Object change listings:

──────────────────────────────

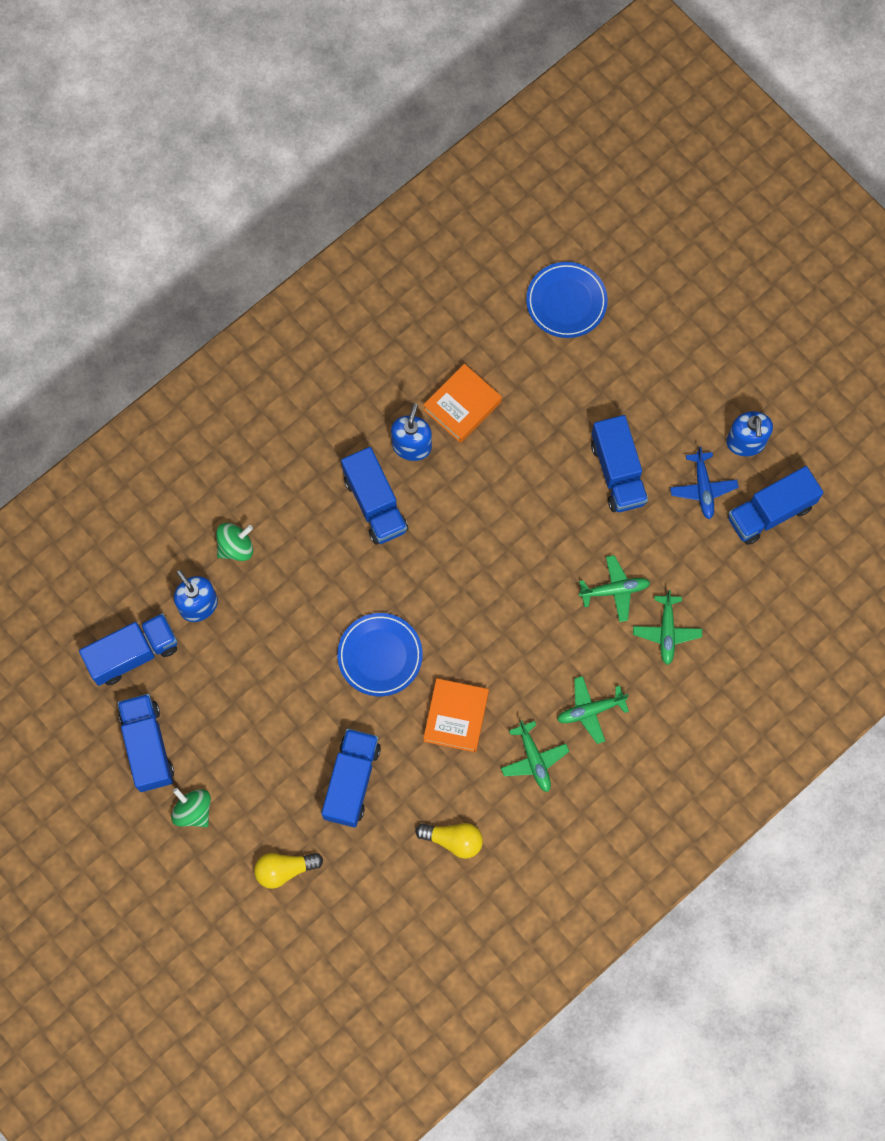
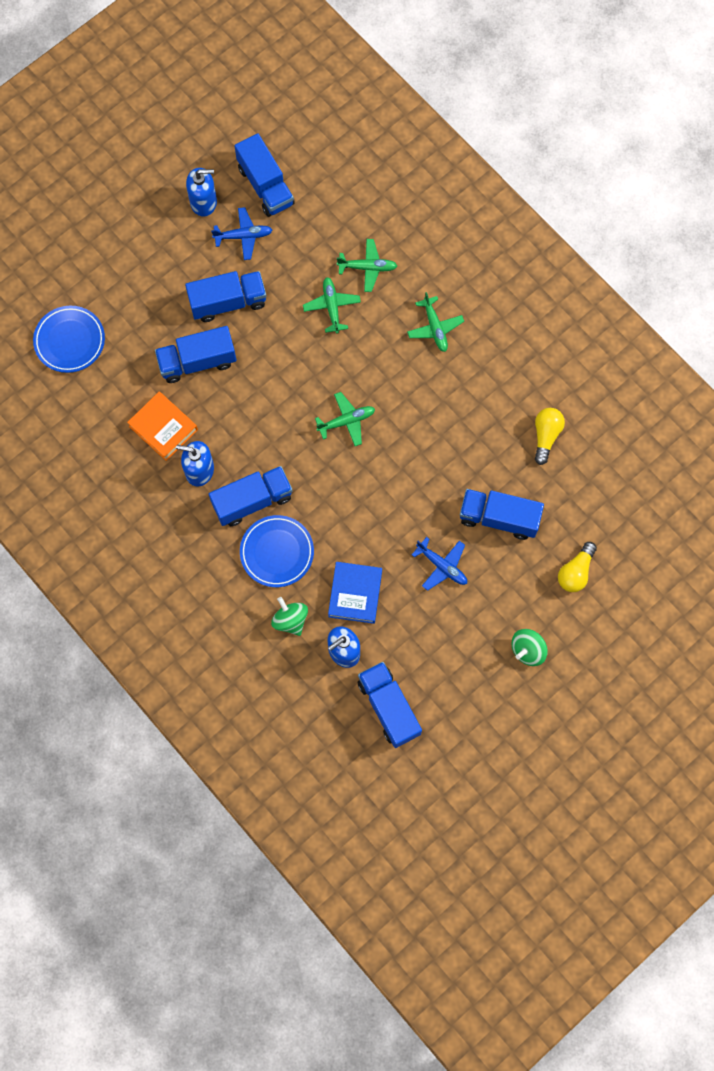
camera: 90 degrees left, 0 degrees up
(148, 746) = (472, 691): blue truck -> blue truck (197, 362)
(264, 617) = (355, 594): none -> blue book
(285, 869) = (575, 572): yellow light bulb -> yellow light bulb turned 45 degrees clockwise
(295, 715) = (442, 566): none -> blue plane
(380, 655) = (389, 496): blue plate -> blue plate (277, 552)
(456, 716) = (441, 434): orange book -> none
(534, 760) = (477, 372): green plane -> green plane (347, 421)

──────────────────────────────

**EXERCISE REQUIREMENTS:**
Output every record above exactly, leaving out the pictures.

**TASK OUTPUT:**
camera: 90 degrees left, 0 degrees up
(148, 746) = (472, 691): blue truck -> blue truck (197, 362)
(264, 617) = (355, 594): none -> blue book
(285, 869) = (575, 572): yellow light bulb -> yellow light bulb turned 45 degrees clockwise
(295, 715) = (442, 566): none -> blue plane
(380, 655) = (389, 496): blue plate -> blue plate (277, 552)
(456, 716) = (441, 434): orange book -> none
(534, 760) = (477, 372): green plane -> green plane (347, 421)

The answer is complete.